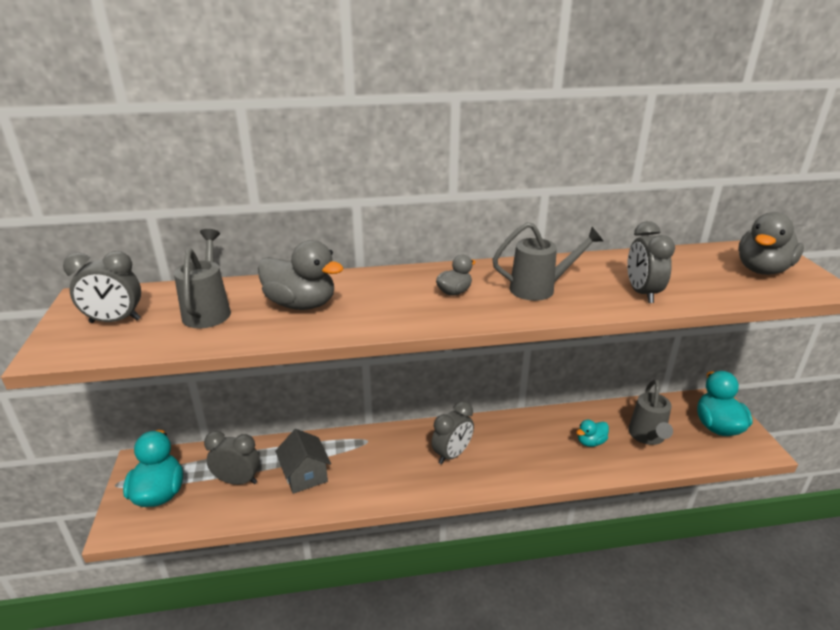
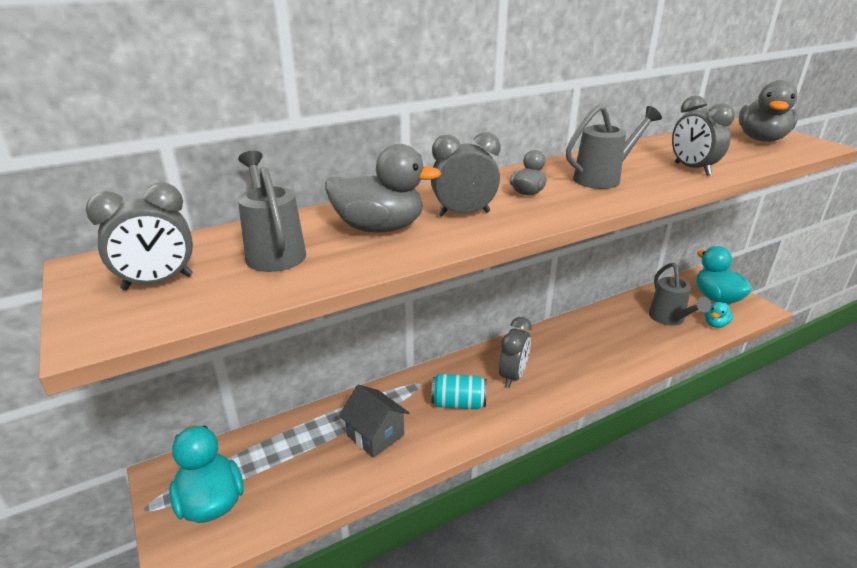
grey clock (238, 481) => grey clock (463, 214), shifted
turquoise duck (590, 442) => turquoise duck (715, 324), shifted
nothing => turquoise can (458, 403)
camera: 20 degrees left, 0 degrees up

### Work request
Your task is to repeat the listing exactly while omitting its pictures.

### Your response
grey clock (238, 481) => grey clock (463, 214), shifted
turquoise duck (590, 442) => turquoise duck (715, 324), shifted
nothing => turquoise can (458, 403)
camera: 20 degrees left, 0 degrees up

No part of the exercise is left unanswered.